/---

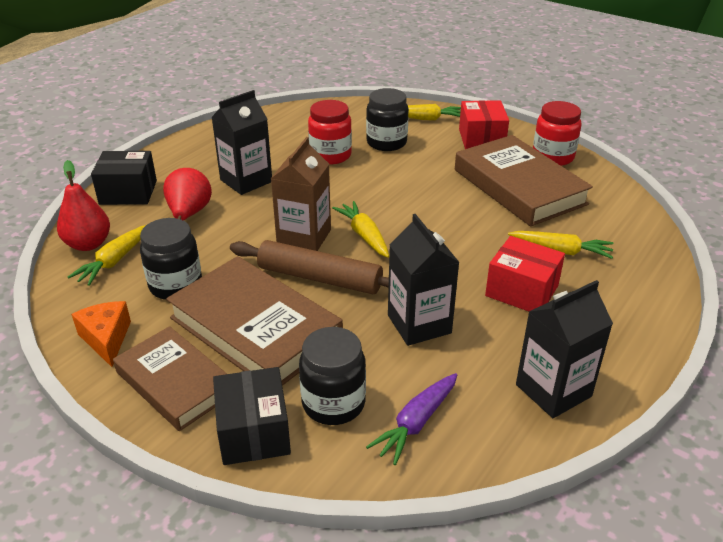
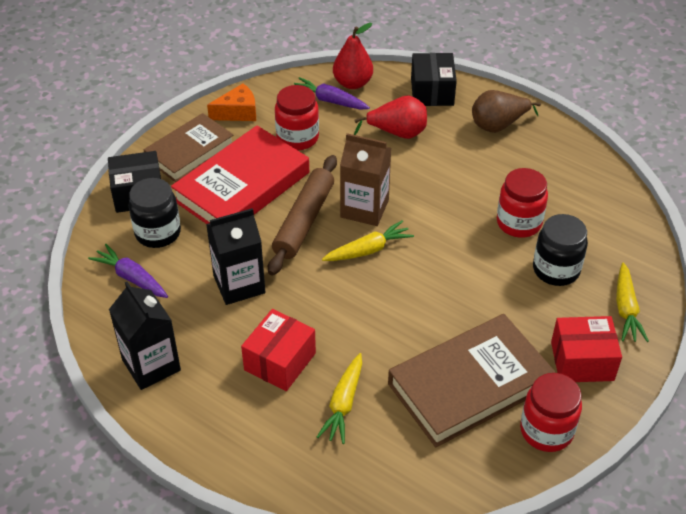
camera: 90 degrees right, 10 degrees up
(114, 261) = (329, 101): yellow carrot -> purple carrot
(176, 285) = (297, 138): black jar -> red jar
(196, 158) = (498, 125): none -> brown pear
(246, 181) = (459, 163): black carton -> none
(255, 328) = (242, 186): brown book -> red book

\---
/---

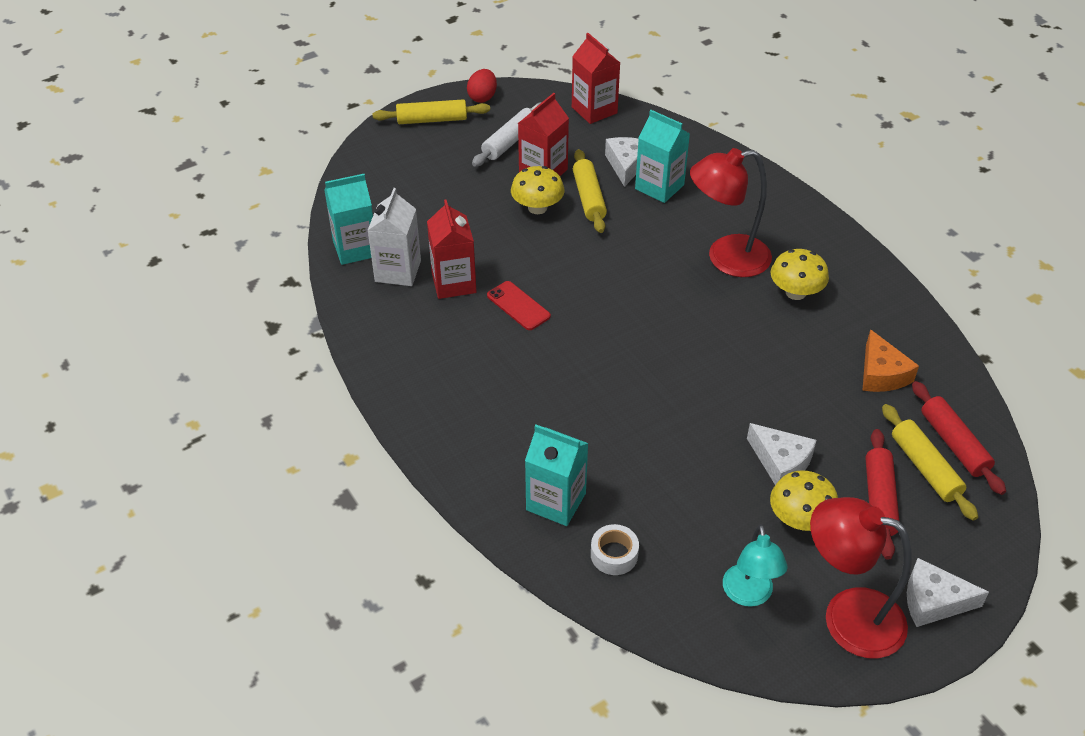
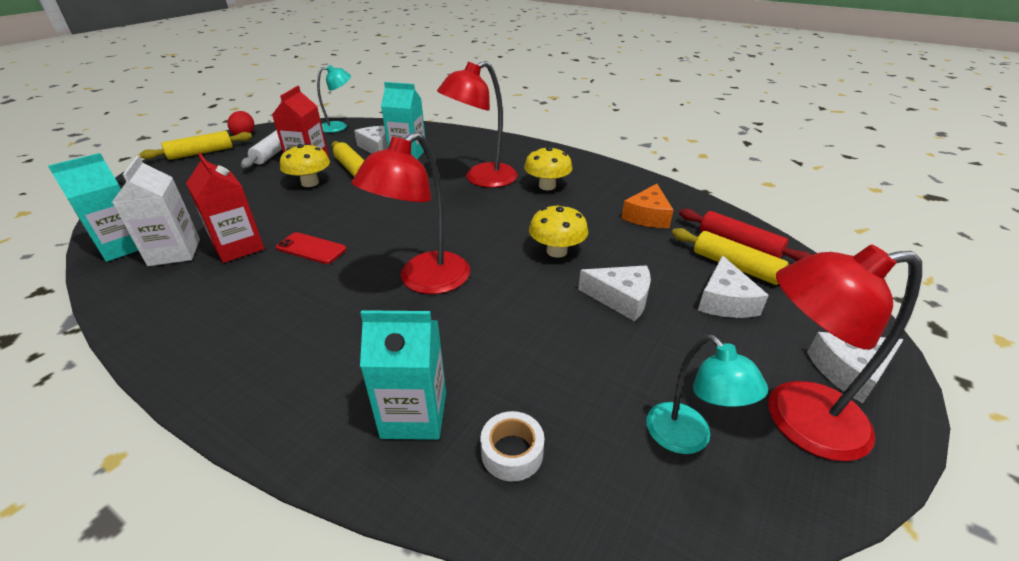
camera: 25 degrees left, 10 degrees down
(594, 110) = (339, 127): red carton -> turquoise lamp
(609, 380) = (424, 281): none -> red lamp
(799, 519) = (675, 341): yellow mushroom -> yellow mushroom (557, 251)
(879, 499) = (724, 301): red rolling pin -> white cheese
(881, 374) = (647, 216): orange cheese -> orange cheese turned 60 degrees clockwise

\---

EXERCISE REQUIREMENTS — Scan the records above for the string "yellow", then report every line that contains it.

SOLUTION BELOW —
(114, 261) = (329, 101): yellow carrot -> purple carrot
(799, 519) = (675, 341): yellow mushroom -> yellow mushroom (557, 251)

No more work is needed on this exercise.